*WORK TO COMPLETE*. Please copy, word for word, the line that contains "camera: 15 degrees left, 10 degrees up" and every line after it through the end of the records, and nothing more.
━━━━━ DATA SUPPLIED
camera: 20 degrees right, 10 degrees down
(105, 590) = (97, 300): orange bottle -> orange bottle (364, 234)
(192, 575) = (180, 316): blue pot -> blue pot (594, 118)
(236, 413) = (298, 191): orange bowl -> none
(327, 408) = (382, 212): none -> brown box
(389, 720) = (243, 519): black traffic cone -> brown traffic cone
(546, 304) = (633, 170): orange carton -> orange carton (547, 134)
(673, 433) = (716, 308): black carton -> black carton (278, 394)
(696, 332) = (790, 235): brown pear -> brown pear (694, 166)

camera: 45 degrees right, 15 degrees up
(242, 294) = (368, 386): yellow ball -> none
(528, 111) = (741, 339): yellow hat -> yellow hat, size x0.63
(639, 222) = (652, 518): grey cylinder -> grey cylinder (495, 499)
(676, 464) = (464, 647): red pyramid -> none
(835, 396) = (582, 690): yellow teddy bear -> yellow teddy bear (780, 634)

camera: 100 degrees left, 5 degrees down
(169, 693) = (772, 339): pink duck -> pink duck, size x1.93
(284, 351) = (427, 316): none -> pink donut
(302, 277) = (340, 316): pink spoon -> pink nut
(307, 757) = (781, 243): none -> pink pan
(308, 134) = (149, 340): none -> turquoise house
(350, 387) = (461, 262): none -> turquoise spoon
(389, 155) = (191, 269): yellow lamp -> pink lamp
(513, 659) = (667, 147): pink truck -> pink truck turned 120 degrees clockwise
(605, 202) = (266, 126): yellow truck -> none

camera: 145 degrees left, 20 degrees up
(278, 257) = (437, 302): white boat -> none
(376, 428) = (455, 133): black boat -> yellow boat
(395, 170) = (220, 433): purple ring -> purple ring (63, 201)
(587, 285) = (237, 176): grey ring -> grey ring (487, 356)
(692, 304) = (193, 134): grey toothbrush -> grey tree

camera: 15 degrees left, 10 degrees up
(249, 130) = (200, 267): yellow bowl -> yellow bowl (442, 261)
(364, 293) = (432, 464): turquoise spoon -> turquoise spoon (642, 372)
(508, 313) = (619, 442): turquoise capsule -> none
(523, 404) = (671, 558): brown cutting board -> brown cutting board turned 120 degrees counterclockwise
━━━━━━━━━━
*RESPONSE*.
camera: 15 degrees left, 10 degrees up
(249, 130) = (200, 267): yellow bowl -> yellow bowl (442, 261)
(364, 293) = (432, 464): turquoise spoon -> turquoise spoon (642, 372)
(508, 313) = (619, 442): turquoise capsule -> none
(523, 404) = (671, 558): brown cutting board -> brown cutting board turned 120 degrees counterclockwise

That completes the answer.